### Directions
Nothing below is to be printed except the lines between the line holding "camera: 150 degrees right, 10 degrees up" and the line holding "moved: white_nizabux", inclusive, each exactly as it appears.

### Records excerpted from a collection
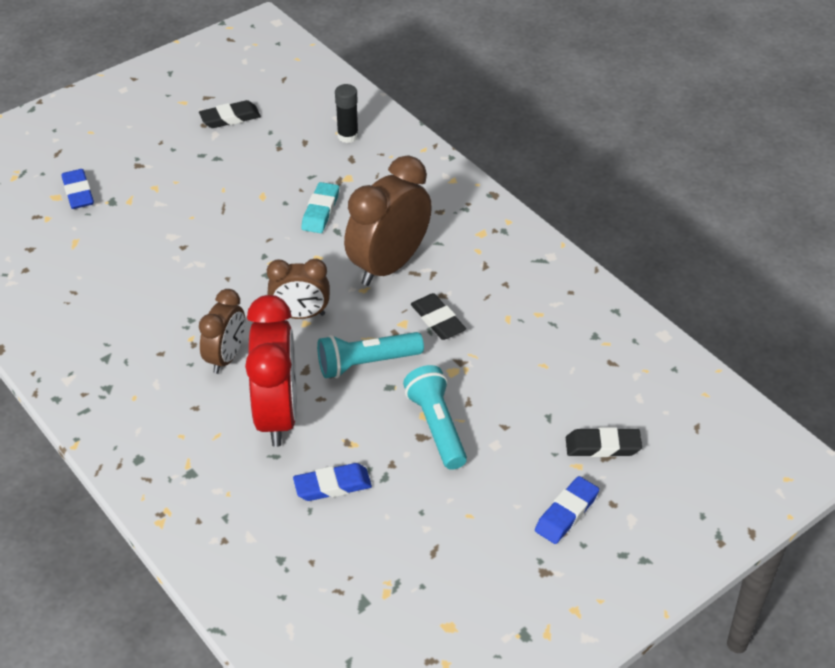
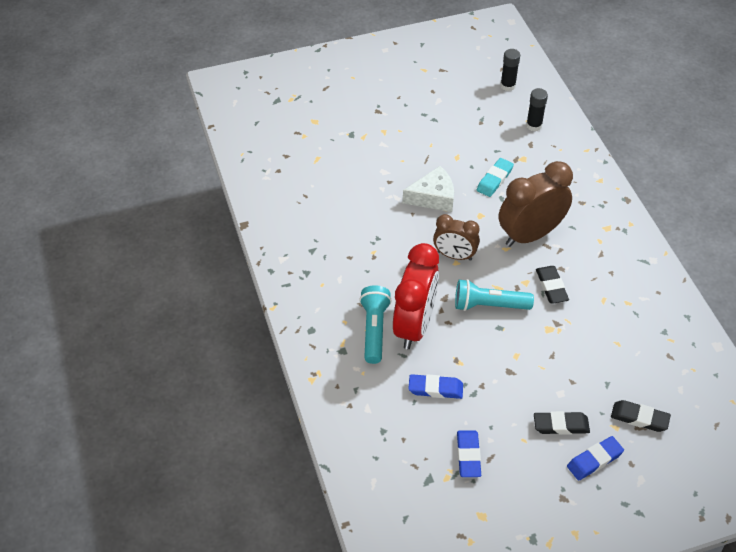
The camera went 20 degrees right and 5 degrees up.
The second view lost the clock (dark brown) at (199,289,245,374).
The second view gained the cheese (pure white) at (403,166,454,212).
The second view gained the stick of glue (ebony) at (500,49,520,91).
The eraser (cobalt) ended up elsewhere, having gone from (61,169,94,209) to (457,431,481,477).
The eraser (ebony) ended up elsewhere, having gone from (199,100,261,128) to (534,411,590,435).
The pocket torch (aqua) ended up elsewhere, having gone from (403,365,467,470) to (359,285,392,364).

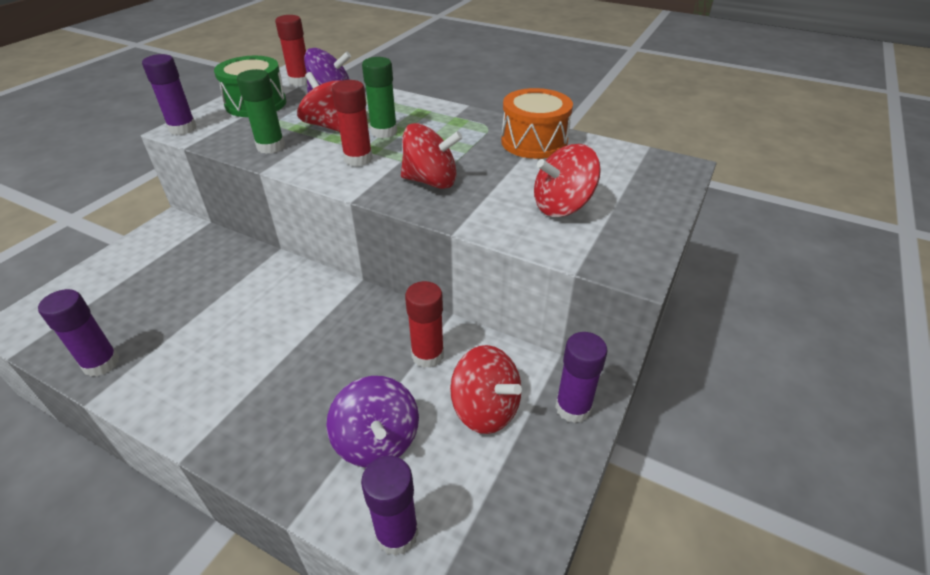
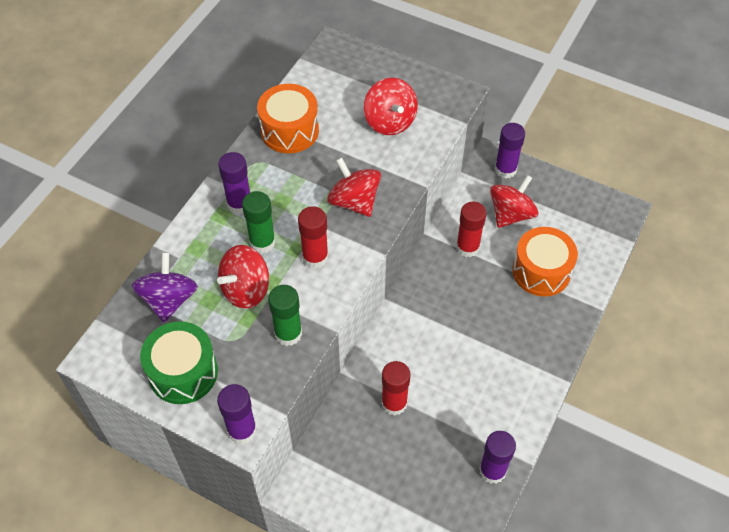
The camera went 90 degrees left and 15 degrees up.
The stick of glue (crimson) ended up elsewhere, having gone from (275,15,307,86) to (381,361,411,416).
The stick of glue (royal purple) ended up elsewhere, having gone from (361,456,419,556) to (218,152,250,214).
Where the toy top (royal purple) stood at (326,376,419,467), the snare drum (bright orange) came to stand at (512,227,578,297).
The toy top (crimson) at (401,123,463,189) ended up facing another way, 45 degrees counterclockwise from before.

...

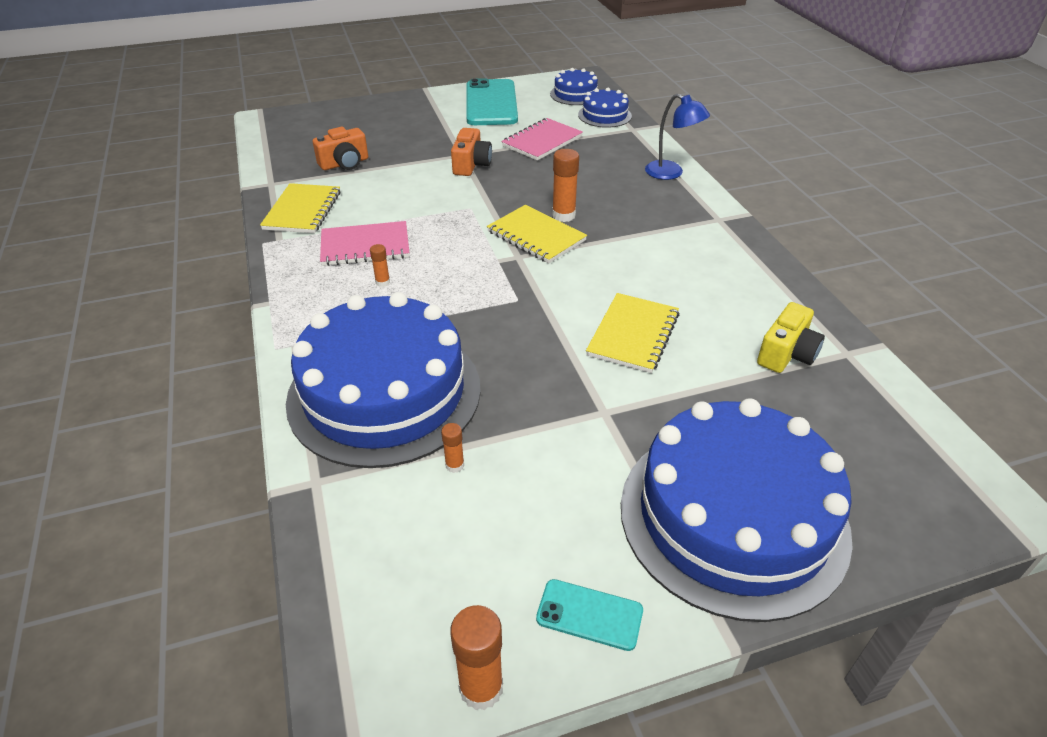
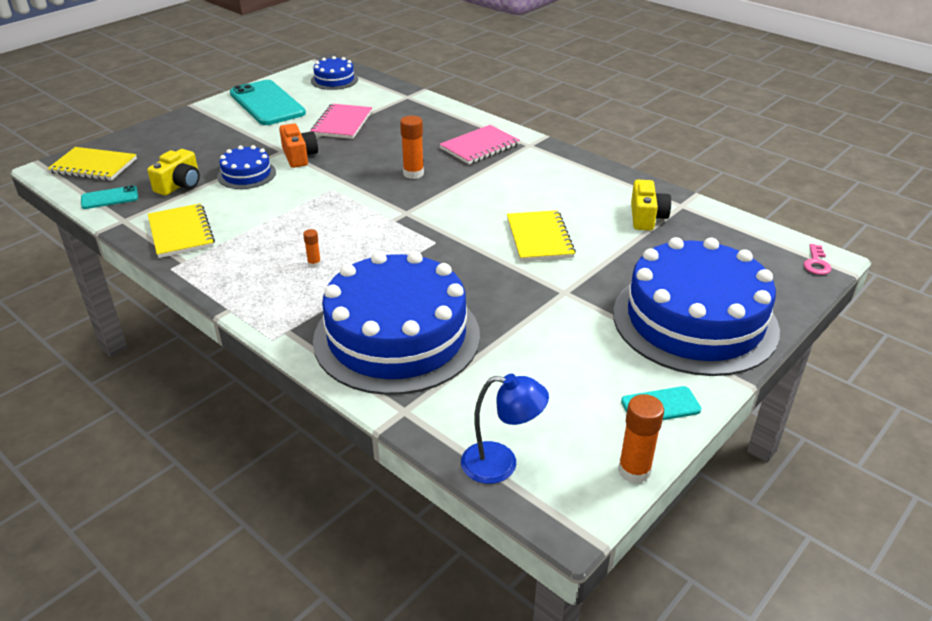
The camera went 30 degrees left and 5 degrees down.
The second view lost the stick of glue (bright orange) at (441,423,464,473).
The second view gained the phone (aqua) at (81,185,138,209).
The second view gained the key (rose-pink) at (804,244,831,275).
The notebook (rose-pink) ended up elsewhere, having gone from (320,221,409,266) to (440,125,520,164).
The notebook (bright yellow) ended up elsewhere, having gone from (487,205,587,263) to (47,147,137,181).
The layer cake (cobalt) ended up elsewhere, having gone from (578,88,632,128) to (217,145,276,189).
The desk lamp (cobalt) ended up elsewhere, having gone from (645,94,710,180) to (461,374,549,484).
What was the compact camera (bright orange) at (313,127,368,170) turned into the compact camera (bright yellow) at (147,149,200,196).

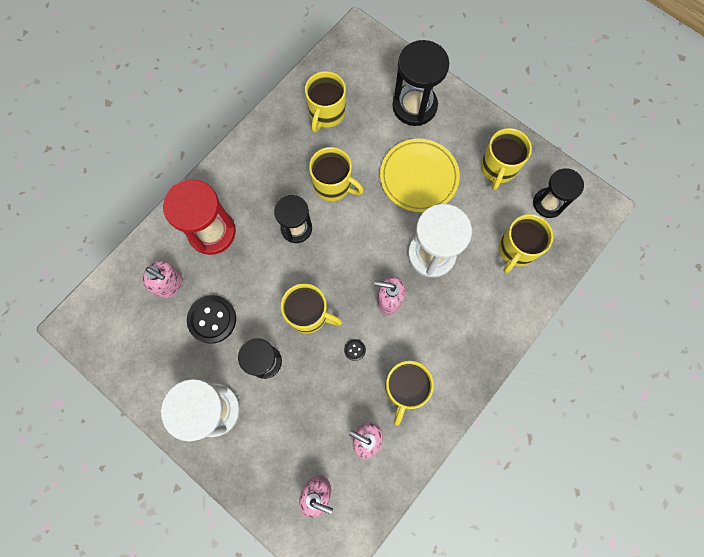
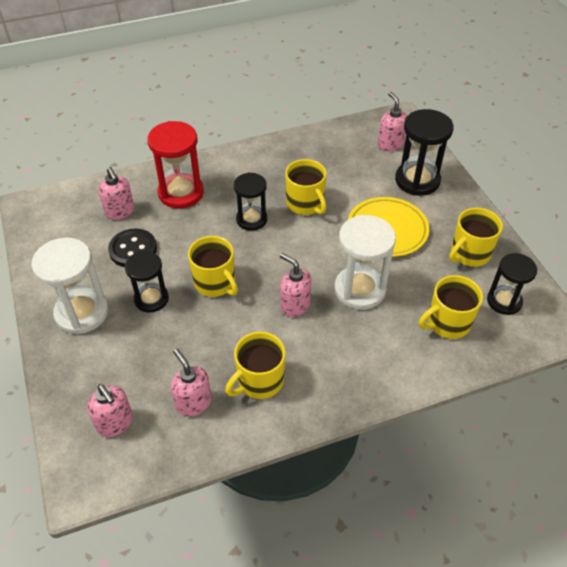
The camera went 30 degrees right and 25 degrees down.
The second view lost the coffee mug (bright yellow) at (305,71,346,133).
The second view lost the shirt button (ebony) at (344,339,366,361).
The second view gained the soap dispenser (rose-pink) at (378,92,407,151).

...

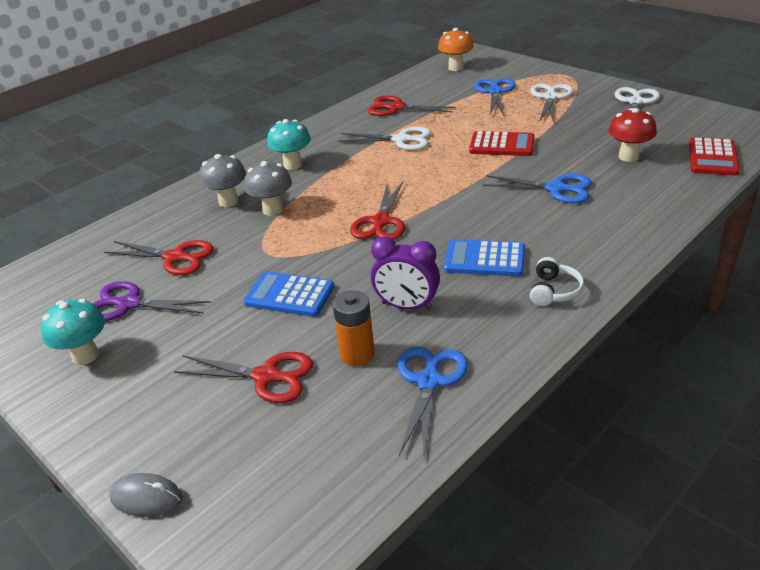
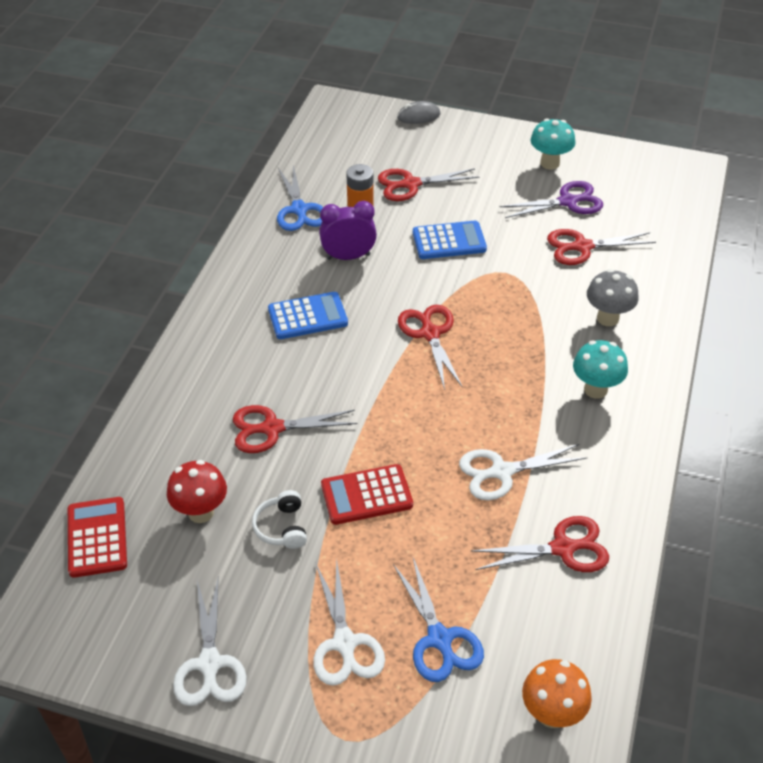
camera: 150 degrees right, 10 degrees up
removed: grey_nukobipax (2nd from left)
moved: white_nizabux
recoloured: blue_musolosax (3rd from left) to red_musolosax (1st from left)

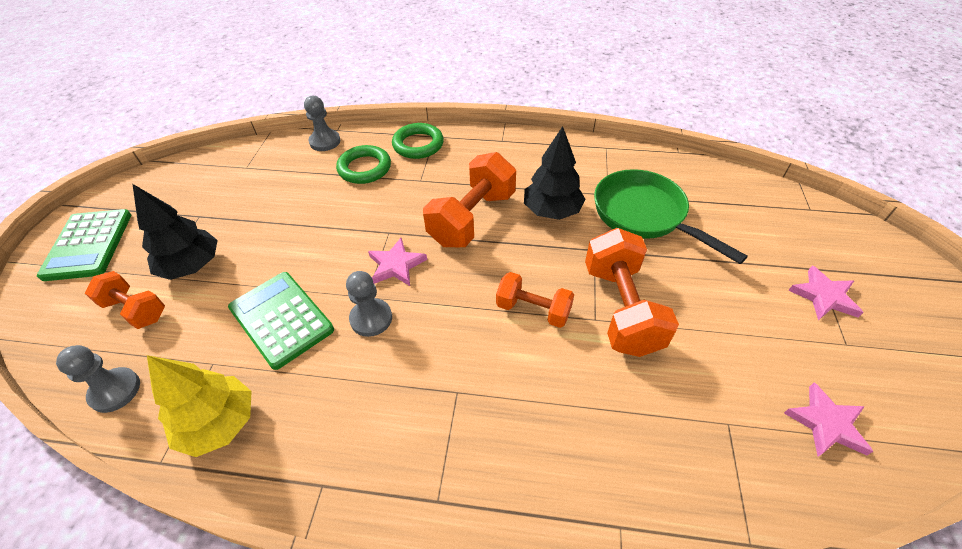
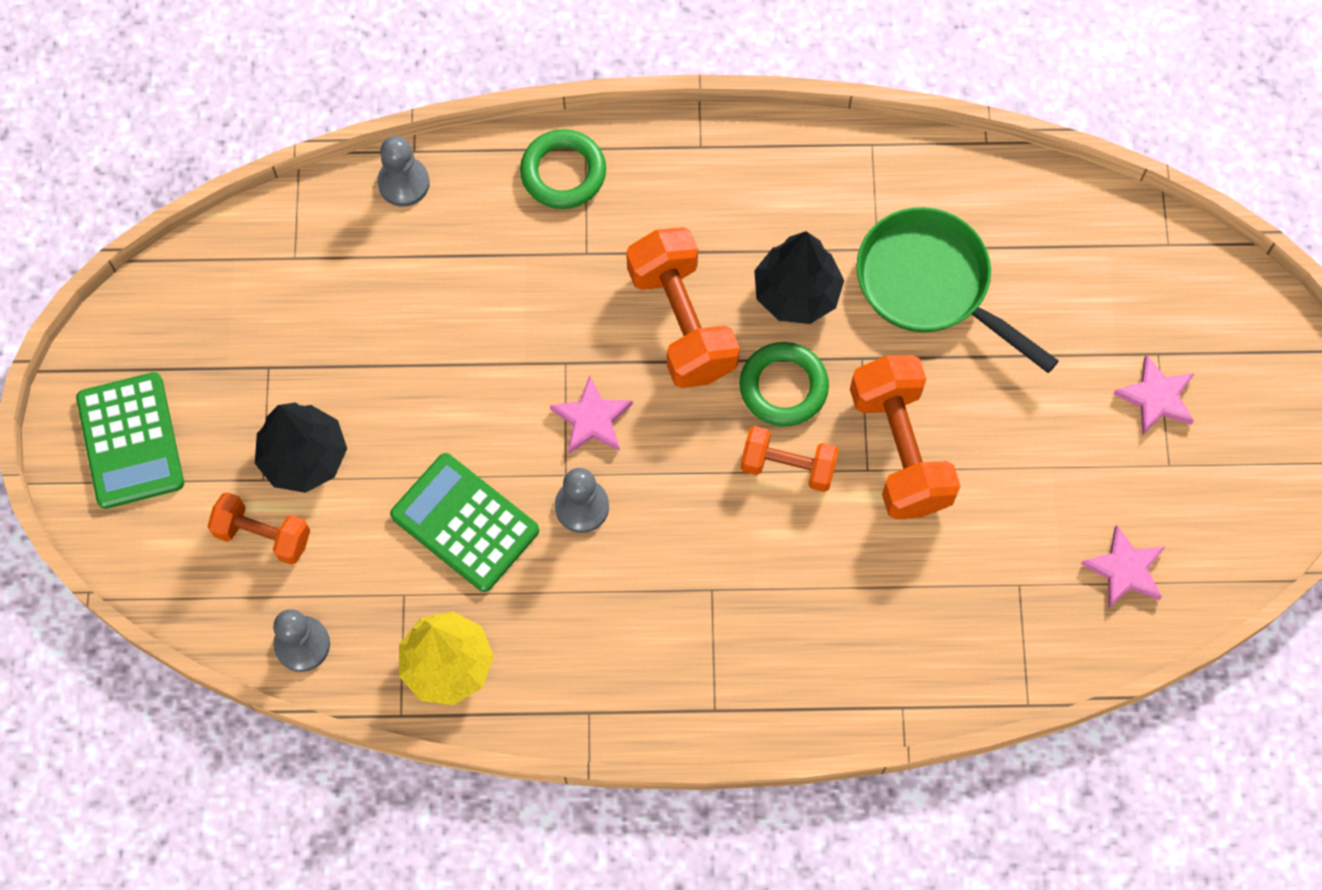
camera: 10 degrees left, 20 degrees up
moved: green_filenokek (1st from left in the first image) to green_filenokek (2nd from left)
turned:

### Solution for this problem
camera: 150 degrees right, 10 degrees up
removed: grey_nukobipax (2nd from left)
moved: white_nizabux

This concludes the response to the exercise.